▶ Aim of the task
Lines that include "orange" make up the answer; copy all of them from the data below.

▶ Listed records
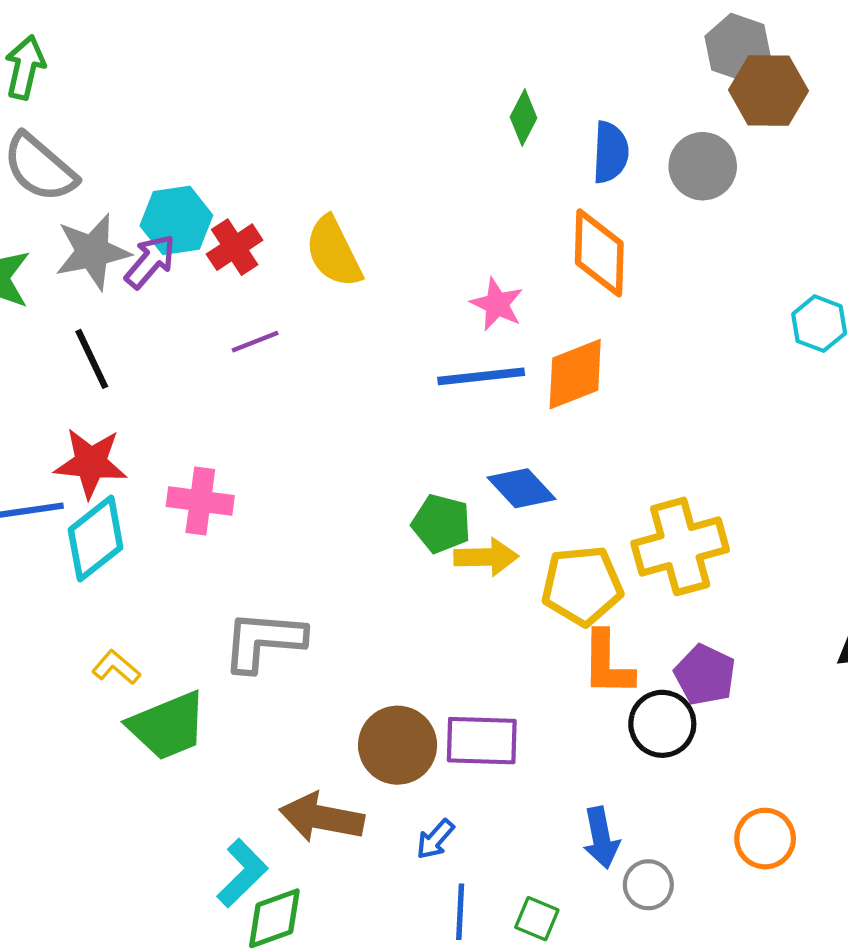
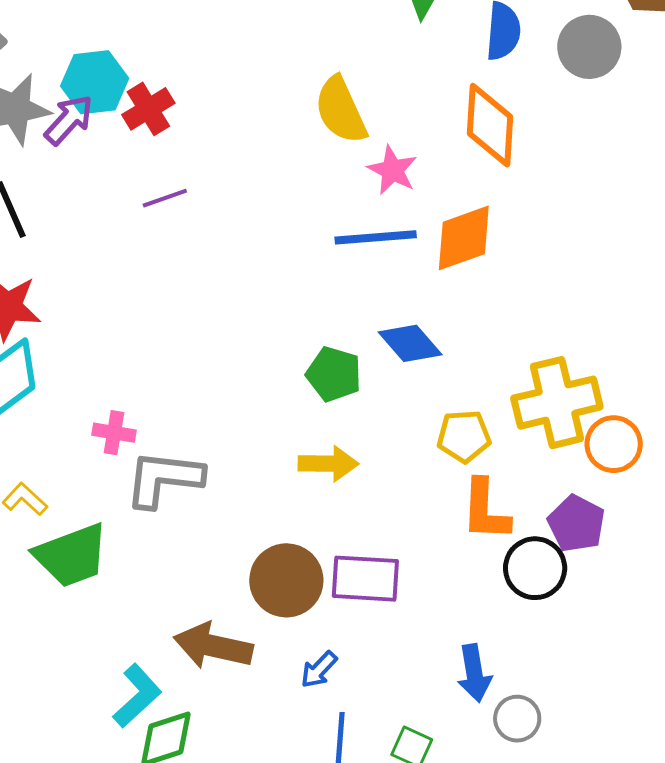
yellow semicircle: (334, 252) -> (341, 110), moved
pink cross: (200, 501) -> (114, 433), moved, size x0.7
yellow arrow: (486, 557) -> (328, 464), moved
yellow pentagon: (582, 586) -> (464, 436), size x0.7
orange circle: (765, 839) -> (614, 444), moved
---
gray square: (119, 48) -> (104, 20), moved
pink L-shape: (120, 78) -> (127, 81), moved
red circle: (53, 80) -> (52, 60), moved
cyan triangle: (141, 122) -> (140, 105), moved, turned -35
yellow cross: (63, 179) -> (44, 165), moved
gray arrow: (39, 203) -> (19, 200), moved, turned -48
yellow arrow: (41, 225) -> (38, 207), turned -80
--
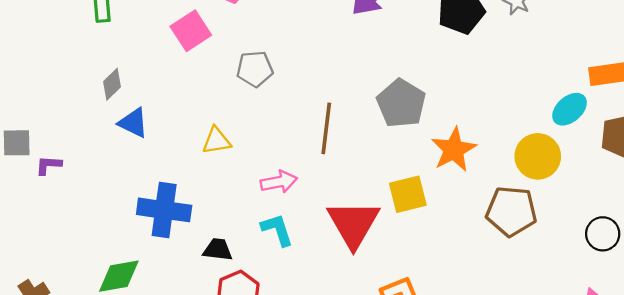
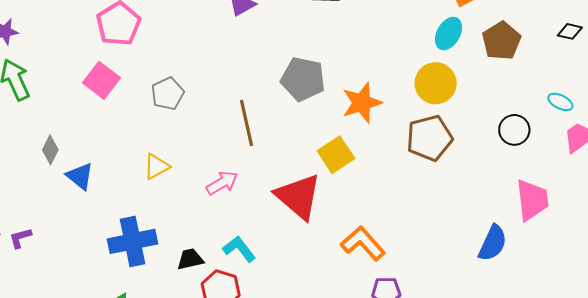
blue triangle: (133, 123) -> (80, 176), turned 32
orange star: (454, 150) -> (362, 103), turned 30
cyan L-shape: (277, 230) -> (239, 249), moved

▶ Solution to this problem
orange circle: (765, 839) -> (614, 444), moved
orange star: (454, 150) -> (362, 103), turned 30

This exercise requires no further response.